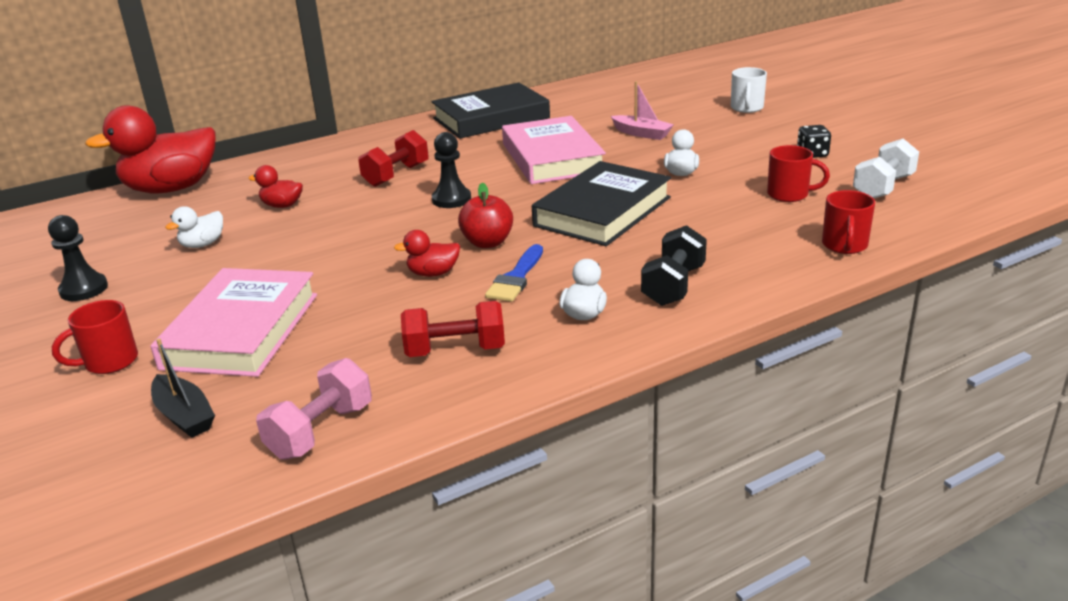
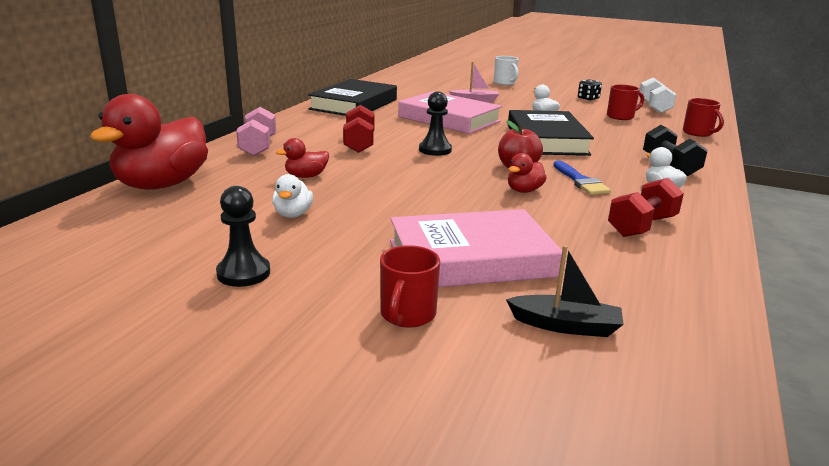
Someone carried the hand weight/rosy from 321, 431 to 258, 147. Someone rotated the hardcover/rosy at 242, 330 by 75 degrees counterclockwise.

---

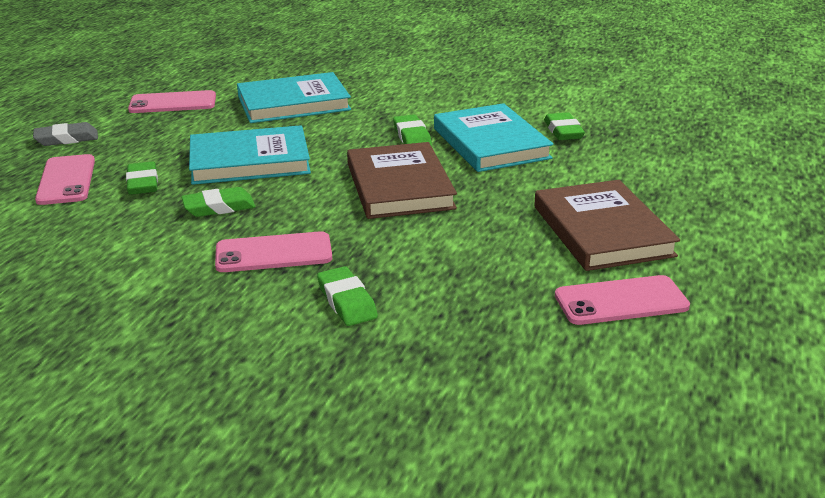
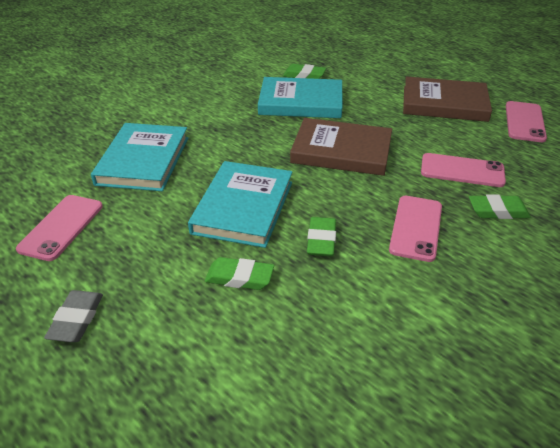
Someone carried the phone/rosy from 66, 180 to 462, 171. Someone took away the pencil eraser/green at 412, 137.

--

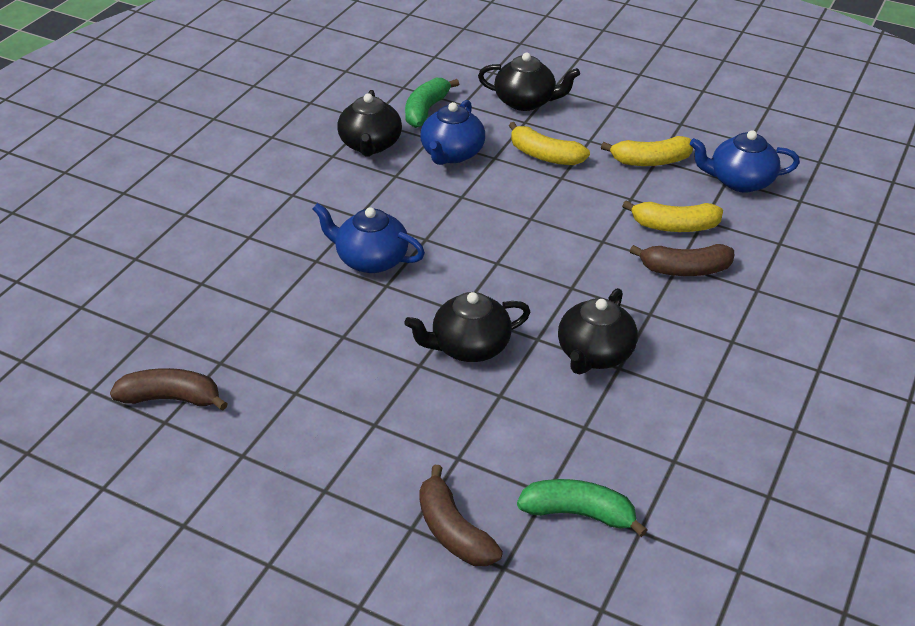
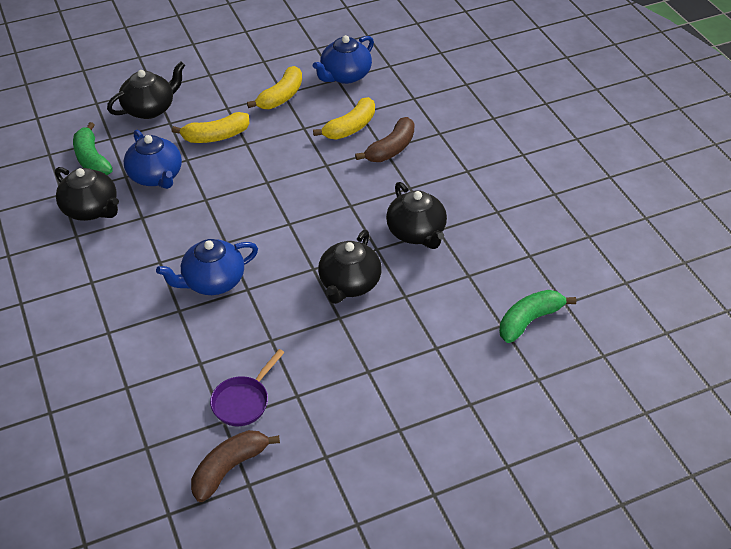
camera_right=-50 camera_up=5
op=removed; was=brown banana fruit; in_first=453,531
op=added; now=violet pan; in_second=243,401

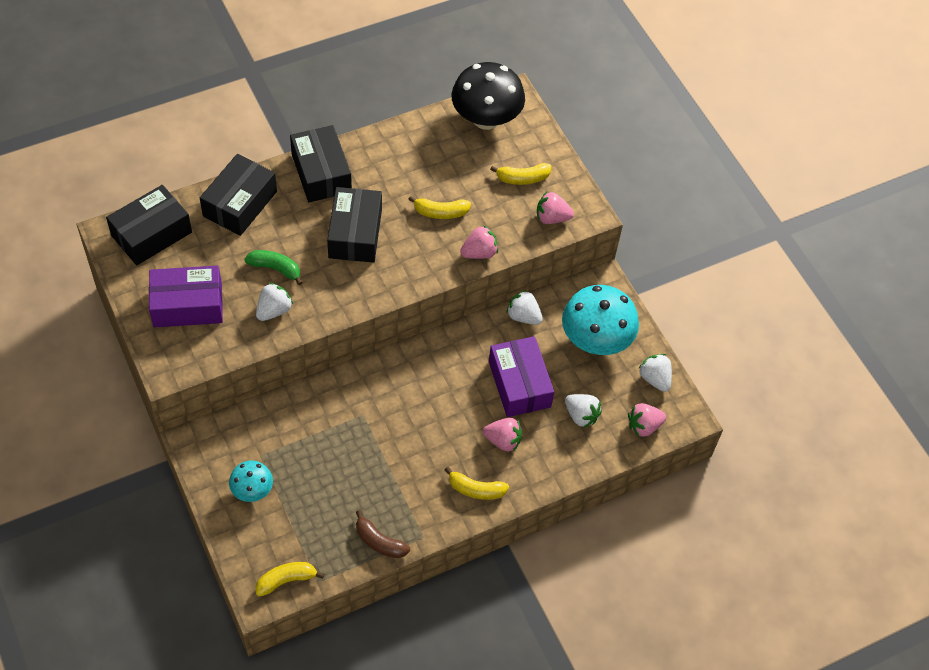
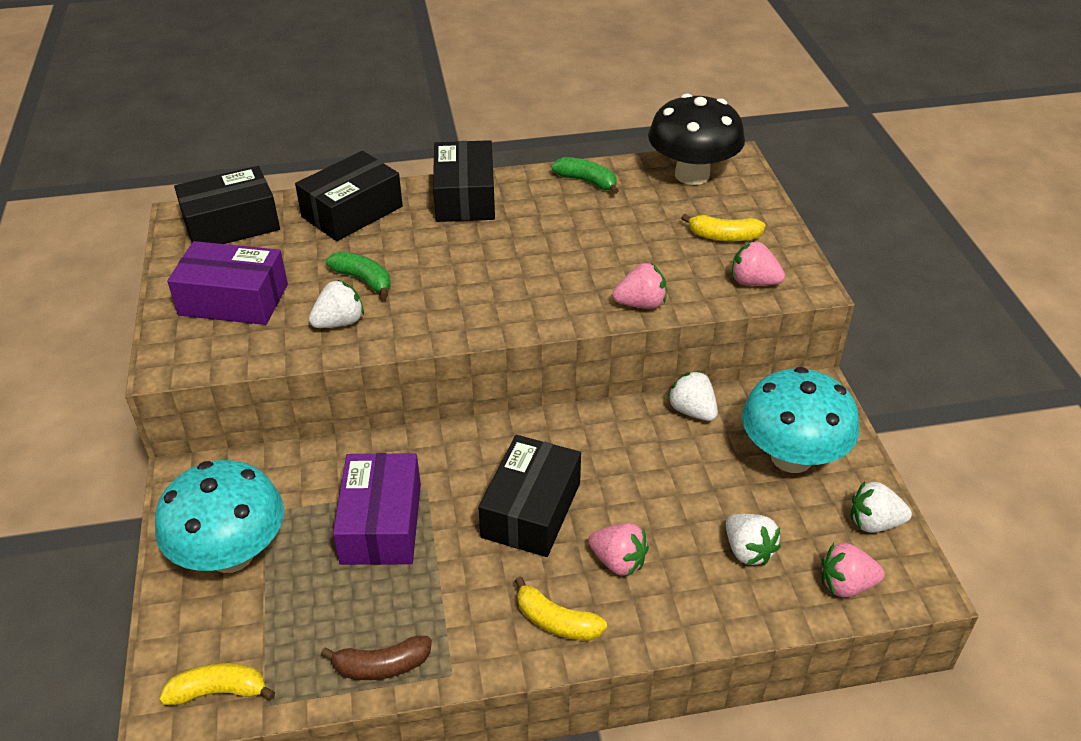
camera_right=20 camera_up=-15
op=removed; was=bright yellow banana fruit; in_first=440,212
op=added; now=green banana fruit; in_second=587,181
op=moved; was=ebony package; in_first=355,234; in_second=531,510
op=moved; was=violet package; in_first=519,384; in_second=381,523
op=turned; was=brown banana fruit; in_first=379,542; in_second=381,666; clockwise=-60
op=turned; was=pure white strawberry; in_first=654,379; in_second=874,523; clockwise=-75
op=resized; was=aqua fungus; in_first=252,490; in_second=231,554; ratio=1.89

● ACTION ITEM: In the listing above, find the line with "camera_right=-50 camera_up=5" and the line with "op=removed; was=brown banana"; output exactly those lines and all lines between them.

● TASK RESPONSE:
camera_right=-50 camera_up=5
op=removed; was=brown banana fruit; in_first=453,531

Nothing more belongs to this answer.